**** Task input

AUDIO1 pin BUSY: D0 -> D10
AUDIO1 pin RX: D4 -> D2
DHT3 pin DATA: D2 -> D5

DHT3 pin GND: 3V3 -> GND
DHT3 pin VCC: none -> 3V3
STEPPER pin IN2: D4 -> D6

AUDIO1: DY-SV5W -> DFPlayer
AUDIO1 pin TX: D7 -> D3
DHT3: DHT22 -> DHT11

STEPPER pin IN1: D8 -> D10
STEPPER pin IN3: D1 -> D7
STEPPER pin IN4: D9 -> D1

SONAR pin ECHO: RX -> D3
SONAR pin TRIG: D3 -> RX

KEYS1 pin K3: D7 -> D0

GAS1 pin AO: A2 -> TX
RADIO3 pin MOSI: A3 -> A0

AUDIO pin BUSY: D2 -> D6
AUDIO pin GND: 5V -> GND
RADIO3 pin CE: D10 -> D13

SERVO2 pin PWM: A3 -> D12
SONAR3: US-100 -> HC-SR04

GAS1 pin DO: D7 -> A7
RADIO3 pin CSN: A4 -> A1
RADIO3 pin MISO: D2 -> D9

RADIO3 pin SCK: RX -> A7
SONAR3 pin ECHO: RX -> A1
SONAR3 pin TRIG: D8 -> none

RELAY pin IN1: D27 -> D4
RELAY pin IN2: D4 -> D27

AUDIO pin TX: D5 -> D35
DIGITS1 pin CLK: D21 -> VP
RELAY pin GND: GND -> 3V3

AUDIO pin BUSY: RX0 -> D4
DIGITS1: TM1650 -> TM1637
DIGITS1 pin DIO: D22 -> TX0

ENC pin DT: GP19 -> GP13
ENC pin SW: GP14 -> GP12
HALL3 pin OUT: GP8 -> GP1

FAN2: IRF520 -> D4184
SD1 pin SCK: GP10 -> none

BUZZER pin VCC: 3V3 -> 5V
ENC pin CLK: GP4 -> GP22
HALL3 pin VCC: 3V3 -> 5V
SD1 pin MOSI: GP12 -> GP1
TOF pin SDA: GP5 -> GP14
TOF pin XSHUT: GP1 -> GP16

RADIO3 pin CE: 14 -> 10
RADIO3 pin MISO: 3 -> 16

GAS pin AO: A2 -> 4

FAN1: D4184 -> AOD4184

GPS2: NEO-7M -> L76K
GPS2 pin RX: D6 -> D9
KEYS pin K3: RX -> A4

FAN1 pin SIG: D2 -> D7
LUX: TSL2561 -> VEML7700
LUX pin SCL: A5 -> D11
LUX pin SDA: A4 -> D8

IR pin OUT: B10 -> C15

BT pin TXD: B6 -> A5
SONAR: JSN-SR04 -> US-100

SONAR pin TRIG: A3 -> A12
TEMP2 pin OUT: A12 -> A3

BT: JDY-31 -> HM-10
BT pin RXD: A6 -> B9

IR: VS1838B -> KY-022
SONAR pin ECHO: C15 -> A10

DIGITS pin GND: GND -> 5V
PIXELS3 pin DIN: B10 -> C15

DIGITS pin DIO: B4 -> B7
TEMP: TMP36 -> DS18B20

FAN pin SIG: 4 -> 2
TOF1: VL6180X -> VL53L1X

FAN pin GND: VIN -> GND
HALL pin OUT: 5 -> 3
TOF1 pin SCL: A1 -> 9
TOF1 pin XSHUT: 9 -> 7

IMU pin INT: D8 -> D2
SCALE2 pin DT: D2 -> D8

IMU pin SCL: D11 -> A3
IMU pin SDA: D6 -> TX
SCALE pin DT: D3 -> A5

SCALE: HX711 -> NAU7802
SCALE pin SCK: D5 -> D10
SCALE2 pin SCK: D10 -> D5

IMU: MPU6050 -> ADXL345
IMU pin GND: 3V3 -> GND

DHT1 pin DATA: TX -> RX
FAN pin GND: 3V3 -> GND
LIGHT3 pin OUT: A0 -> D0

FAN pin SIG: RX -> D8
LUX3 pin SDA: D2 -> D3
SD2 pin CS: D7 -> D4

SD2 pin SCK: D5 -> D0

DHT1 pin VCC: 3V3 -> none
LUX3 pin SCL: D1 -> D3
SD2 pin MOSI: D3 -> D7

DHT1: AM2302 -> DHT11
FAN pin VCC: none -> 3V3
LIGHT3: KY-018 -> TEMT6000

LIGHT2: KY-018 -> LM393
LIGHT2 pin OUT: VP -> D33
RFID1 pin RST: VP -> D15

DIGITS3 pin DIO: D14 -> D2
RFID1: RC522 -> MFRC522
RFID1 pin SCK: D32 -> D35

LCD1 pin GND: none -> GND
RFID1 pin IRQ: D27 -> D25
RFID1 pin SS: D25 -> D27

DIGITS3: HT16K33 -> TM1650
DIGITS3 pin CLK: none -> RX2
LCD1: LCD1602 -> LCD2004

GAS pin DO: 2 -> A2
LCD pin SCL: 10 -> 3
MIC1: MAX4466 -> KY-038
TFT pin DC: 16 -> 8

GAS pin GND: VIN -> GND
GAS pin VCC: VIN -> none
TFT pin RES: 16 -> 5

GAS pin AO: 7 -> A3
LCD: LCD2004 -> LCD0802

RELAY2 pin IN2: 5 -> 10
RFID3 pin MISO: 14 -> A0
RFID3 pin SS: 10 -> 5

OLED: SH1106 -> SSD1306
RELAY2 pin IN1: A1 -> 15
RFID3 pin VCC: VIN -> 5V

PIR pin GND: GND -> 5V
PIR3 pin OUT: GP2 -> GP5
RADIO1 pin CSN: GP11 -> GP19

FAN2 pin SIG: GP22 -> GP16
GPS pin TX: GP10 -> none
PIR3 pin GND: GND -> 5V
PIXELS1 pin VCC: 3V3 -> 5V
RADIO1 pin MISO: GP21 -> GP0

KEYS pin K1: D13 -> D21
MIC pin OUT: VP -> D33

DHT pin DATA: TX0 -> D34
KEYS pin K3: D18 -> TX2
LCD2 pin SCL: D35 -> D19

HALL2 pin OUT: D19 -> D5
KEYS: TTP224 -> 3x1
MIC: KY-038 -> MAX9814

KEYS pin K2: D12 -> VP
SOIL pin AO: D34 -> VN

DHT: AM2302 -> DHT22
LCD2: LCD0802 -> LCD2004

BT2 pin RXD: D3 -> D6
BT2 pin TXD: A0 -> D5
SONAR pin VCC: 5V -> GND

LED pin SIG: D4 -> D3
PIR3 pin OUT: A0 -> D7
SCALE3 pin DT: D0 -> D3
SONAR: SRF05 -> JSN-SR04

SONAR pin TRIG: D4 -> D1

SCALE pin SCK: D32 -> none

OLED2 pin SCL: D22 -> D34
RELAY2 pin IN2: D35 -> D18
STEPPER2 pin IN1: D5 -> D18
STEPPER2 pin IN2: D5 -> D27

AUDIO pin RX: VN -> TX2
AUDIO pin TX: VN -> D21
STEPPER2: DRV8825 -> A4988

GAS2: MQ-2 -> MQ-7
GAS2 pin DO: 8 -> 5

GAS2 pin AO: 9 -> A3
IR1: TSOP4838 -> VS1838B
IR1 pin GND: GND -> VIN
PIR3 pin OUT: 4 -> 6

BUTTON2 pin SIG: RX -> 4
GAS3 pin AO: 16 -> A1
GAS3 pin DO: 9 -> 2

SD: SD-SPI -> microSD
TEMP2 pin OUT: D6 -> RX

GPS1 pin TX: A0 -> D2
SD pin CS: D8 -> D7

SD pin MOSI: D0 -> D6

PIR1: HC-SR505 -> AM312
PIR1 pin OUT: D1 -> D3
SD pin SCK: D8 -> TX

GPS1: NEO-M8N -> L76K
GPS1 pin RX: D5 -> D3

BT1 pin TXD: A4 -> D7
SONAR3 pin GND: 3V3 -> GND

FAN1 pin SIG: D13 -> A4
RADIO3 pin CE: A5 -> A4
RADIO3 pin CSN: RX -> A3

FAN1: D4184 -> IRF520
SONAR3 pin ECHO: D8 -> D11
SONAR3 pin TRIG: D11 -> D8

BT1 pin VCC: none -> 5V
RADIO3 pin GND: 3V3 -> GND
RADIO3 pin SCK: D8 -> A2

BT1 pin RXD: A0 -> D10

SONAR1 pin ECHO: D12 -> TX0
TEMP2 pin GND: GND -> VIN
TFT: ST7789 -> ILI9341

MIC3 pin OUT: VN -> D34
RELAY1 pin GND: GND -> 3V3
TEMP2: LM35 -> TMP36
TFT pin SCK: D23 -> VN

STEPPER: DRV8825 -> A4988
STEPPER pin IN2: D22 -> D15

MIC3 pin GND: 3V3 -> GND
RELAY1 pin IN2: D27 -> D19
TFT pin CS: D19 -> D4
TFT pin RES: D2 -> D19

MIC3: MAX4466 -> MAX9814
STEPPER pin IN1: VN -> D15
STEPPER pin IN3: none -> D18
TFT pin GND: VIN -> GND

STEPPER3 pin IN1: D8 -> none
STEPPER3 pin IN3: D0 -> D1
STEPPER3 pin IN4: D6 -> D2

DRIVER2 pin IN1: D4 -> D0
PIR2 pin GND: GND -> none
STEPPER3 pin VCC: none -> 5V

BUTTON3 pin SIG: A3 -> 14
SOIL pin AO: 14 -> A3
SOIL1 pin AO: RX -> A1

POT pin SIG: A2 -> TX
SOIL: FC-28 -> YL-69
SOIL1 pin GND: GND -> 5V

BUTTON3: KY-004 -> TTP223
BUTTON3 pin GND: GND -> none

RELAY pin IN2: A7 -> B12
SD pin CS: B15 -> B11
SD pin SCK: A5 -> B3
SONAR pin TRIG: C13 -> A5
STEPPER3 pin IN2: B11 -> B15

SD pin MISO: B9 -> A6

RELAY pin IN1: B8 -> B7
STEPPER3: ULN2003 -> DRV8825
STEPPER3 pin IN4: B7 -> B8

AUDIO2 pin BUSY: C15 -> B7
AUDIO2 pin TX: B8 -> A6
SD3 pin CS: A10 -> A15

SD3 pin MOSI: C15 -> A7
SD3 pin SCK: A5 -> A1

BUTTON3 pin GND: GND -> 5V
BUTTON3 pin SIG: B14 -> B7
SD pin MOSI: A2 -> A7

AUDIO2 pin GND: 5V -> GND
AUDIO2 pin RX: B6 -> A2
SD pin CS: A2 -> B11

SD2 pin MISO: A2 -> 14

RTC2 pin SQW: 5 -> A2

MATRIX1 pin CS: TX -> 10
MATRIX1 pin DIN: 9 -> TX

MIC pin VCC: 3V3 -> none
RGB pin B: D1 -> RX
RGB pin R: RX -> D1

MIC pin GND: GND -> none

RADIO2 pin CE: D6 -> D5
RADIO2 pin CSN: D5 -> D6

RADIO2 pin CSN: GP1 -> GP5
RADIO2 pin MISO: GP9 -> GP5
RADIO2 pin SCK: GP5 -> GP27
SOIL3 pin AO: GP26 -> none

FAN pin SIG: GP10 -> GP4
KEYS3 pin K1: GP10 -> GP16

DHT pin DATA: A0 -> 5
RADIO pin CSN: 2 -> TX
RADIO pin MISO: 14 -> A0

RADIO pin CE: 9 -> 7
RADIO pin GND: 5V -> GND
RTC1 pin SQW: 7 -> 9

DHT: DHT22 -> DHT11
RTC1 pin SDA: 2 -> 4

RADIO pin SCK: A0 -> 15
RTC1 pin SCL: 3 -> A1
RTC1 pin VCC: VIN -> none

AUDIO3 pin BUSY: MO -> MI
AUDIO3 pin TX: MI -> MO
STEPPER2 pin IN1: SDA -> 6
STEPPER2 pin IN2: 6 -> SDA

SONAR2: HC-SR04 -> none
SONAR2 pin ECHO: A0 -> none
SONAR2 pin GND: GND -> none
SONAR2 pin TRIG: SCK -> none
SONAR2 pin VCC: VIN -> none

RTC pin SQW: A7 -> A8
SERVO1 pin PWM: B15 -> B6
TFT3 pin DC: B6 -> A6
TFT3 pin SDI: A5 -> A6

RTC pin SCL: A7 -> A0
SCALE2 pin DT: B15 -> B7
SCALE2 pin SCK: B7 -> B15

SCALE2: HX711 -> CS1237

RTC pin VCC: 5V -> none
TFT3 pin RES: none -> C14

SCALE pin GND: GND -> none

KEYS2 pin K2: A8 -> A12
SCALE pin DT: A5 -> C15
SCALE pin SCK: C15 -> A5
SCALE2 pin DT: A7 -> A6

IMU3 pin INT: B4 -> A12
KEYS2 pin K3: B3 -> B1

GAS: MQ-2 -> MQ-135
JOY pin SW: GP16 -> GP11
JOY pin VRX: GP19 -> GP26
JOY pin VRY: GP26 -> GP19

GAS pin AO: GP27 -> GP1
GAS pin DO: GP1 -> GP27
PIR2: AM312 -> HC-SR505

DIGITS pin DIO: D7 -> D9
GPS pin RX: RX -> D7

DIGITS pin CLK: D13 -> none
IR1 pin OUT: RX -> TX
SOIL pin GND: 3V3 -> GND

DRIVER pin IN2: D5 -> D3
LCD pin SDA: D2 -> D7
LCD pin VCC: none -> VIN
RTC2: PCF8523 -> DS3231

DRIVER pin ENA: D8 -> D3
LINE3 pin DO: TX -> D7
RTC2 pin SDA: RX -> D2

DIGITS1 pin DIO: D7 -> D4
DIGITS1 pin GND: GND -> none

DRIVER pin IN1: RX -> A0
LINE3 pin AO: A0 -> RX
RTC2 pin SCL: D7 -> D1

********

_Instructions for the task:_ Repeat the line containing "DRIVER pin IN2: D5 -> D3" and all subsequent lines through the final line of the data, exactly and with no others.

_Problem solution:_
DRIVER pin IN2: D5 -> D3
LCD pin SDA: D2 -> D7
LCD pin VCC: none -> VIN
RTC2: PCF8523 -> DS3231

DRIVER pin ENA: D8 -> D3
LINE3 pin DO: TX -> D7
RTC2 pin SDA: RX -> D2

DIGITS1 pin DIO: D7 -> D4
DIGITS1 pin GND: GND -> none

DRIVER pin IN1: RX -> A0
LINE3 pin AO: A0 -> RX
RTC2 pin SCL: D7 -> D1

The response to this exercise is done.